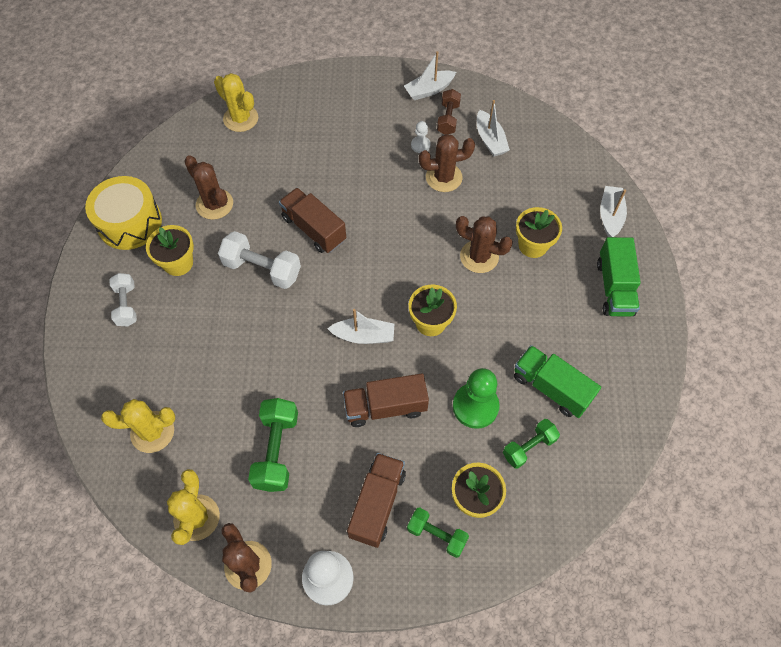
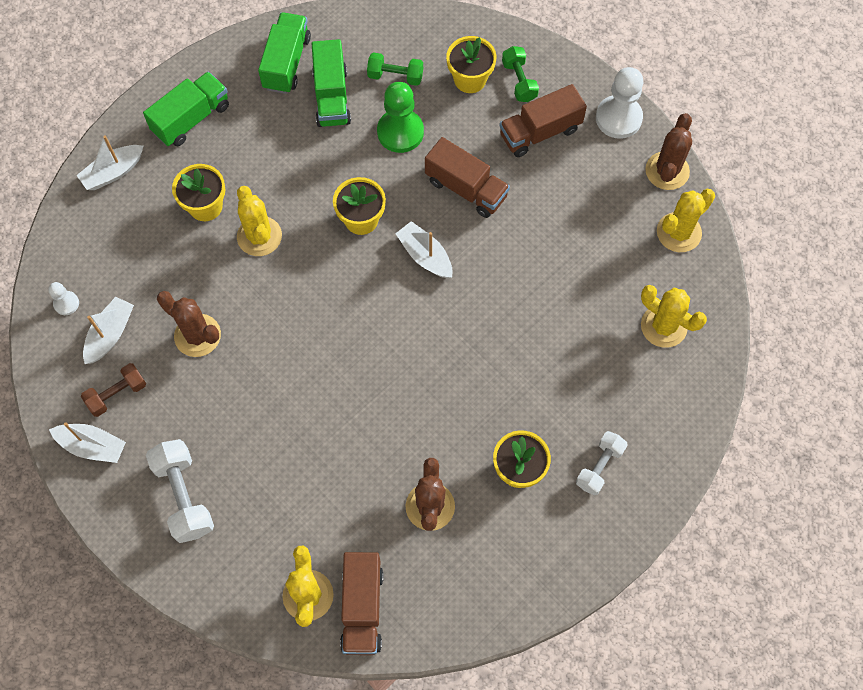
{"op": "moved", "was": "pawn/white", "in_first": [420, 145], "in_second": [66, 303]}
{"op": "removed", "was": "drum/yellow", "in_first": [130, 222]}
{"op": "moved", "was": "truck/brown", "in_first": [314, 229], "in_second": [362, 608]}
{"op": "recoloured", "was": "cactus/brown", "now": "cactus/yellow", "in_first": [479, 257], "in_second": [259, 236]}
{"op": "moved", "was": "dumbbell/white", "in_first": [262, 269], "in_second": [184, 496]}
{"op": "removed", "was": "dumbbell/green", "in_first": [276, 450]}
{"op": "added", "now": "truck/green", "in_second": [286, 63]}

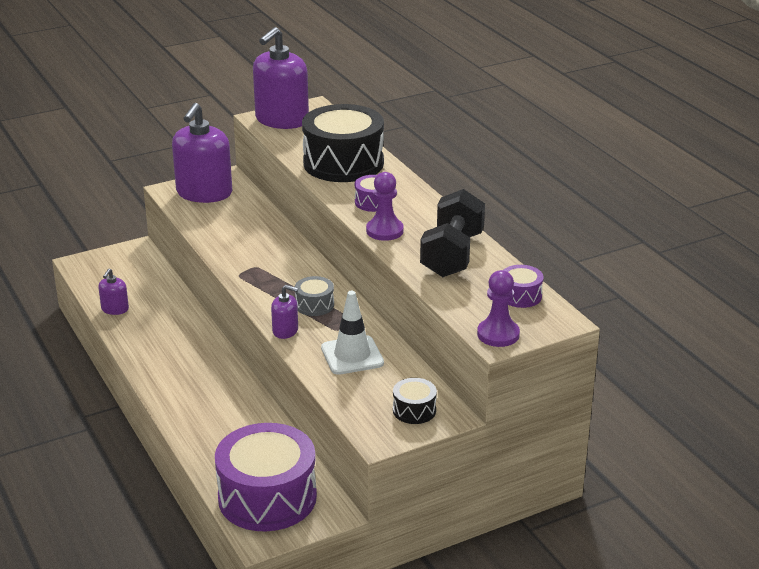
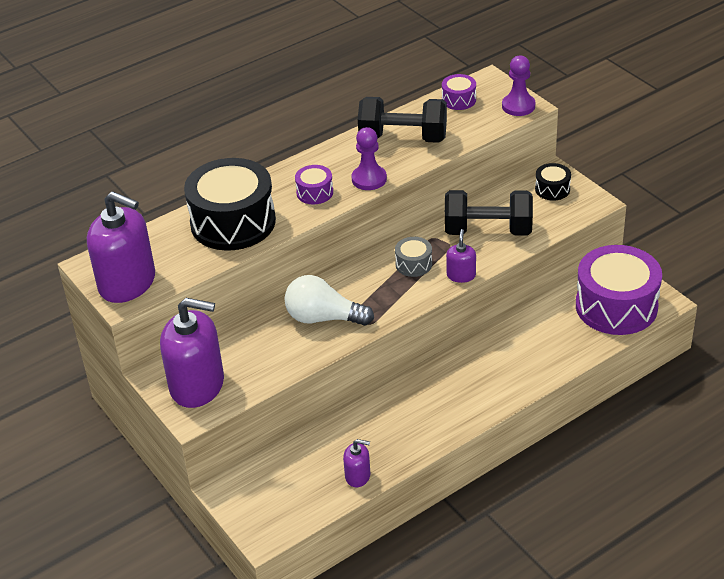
{"op": "replaced", "was": "traffic cone/white", "now": "dumbbell/black", "in_first": [352, 355], "in_second": [488, 231]}
{"op": "added", "now": "light bulb/white", "in_second": [323, 318]}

**Exercise instructions**
Using the material above, return every line exactly as it appears, minus the pictures.

**Answer section**
{"op": "moved", "was": "pawn/white", "in_first": [420, 145], "in_second": [66, 303]}
{"op": "removed", "was": "drum/yellow", "in_first": [130, 222]}
{"op": "moved", "was": "truck/brown", "in_first": [314, 229], "in_second": [362, 608]}
{"op": "recoloured", "was": "cactus/brown", "now": "cactus/yellow", "in_first": [479, 257], "in_second": [259, 236]}
{"op": "moved", "was": "dumbbell/white", "in_first": [262, 269], "in_second": [184, 496]}
{"op": "removed", "was": "dumbbell/green", "in_first": [276, 450]}
{"op": "added", "now": "truck/green", "in_second": [286, 63]}

{"op": "replaced", "was": "traffic cone/white", "now": "dumbbell/black", "in_first": [352, 355], "in_second": [488, 231]}
{"op": "added", "now": "light bulb/white", "in_second": [323, 318]}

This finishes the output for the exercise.